The line holding "white button: [292,290,330,318]" and every line after it through the end of the entries below: retype these exactly and nothing more.
□ □ □
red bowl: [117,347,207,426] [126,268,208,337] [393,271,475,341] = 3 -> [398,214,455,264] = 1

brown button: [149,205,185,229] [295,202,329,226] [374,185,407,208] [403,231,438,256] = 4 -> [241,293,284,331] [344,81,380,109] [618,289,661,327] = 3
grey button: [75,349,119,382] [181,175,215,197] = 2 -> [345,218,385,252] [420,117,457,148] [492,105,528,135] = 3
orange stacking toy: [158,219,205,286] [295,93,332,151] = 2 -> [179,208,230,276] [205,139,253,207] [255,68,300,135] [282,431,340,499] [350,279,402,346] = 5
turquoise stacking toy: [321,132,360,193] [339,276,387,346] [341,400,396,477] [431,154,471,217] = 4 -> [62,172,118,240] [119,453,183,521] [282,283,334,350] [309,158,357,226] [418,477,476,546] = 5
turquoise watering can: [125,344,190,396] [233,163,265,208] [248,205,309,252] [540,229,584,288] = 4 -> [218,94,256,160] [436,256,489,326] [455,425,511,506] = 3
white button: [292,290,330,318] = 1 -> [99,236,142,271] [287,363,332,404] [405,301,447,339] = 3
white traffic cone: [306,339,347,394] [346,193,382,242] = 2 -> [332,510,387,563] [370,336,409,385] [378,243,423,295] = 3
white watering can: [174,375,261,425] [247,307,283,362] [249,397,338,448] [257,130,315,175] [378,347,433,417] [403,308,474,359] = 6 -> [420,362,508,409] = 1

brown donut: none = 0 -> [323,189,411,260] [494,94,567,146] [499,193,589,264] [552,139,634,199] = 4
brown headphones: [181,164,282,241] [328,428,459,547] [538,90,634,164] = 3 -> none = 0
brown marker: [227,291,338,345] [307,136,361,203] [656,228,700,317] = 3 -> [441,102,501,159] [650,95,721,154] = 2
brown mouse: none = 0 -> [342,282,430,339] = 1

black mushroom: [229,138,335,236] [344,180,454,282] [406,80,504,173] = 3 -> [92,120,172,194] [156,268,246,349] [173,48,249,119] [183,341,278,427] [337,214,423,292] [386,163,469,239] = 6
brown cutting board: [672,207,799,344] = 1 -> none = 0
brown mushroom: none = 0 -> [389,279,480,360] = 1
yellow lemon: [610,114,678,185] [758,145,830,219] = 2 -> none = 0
□ □ □
FINAL ANSWER:
white button: [292,290,330,318] = 1 -> [99,236,142,271] [287,363,332,404] [405,301,447,339] = 3
white traffic cone: [306,339,347,394] [346,193,382,242] = 2 -> [332,510,387,563] [370,336,409,385] [378,243,423,295] = 3
white watering can: [174,375,261,425] [247,307,283,362] [249,397,338,448] [257,130,315,175] [378,347,433,417] [403,308,474,359] = 6 -> [420,362,508,409] = 1

brown donut: none = 0 -> [323,189,411,260] [494,94,567,146] [499,193,589,264] [552,139,634,199] = 4
brown headphones: [181,164,282,241] [328,428,459,547] [538,90,634,164] = 3 -> none = 0
brown marker: [227,291,338,345] [307,136,361,203] [656,228,700,317] = 3 -> [441,102,501,159] [650,95,721,154] = 2
brown mouse: none = 0 -> [342,282,430,339] = 1

black mushroom: [229,138,335,236] [344,180,454,282] [406,80,504,173] = 3 -> [92,120,172,194] [156,268,246,349] [173,48,249,119] [183,341,278,427] [337,214,423,292] [386,163,469,239] = 6
brown cutting board: [672,207,799,344] = 1 -> none = 0
brown mushroom: none = 0 -> [389,279,480,360] = 1
yellow lemon: [610,114,678,185] [758,145,830,219] = 2 -> none = 0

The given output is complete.